DATA FOR THE TASK:
BEGIN
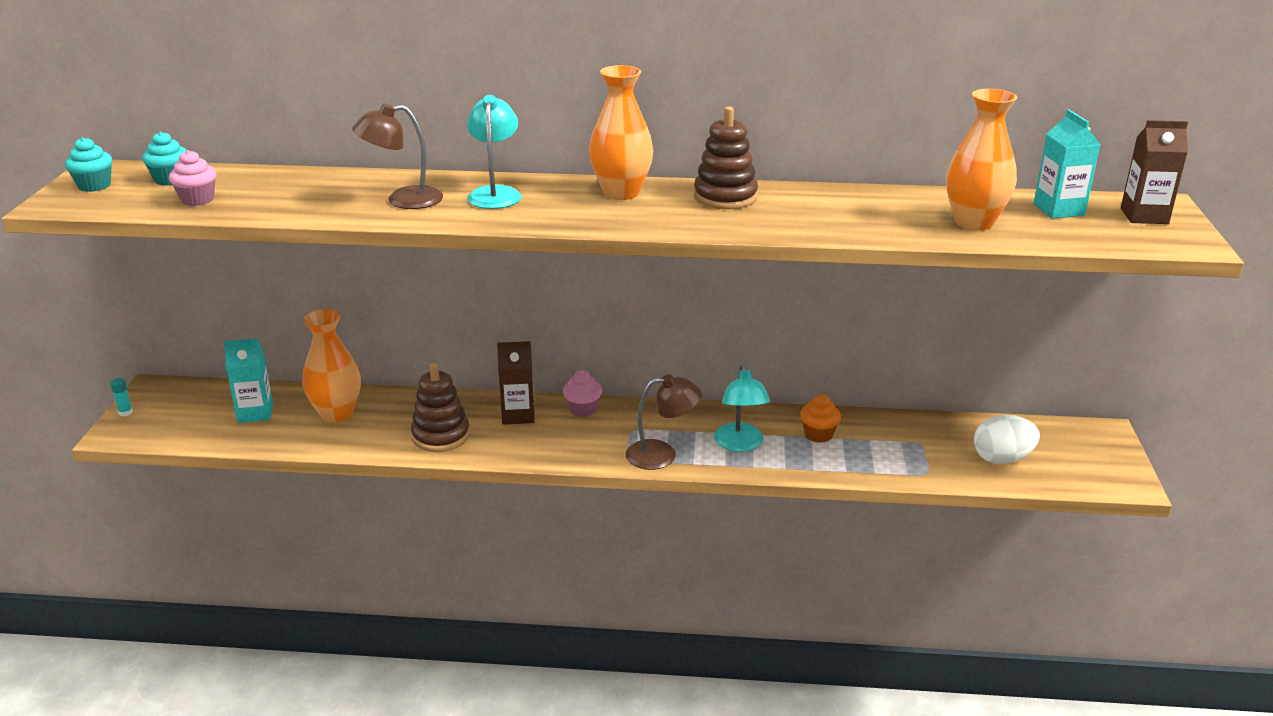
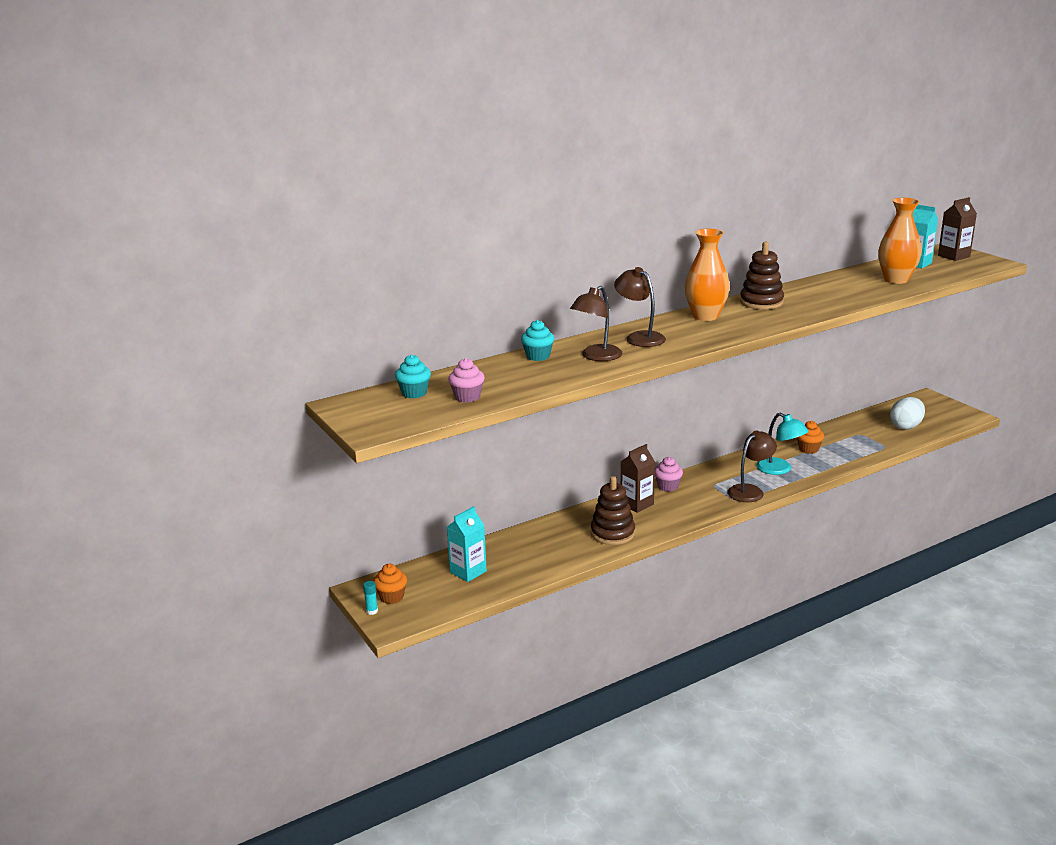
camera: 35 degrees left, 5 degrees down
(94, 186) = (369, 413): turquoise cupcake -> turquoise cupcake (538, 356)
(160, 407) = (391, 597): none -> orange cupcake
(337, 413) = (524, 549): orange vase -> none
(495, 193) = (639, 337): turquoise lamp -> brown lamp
END
YOUR GOAL: Could the data above be copied out exactly, with no pictures kept?

WRITTEN ANSWER:
camera: 35 degrees left, 5 degrees down
(94, 186) = (369, 413): turquoise cupcake -> turquoise cupcake (538, 356)
(160, 407) = (391, 597): none -> orange cupcake
(337, 413) = (524, 549): orange vase -> none
(495, 193) = (639, 337): turquoise lamp -> brown lamp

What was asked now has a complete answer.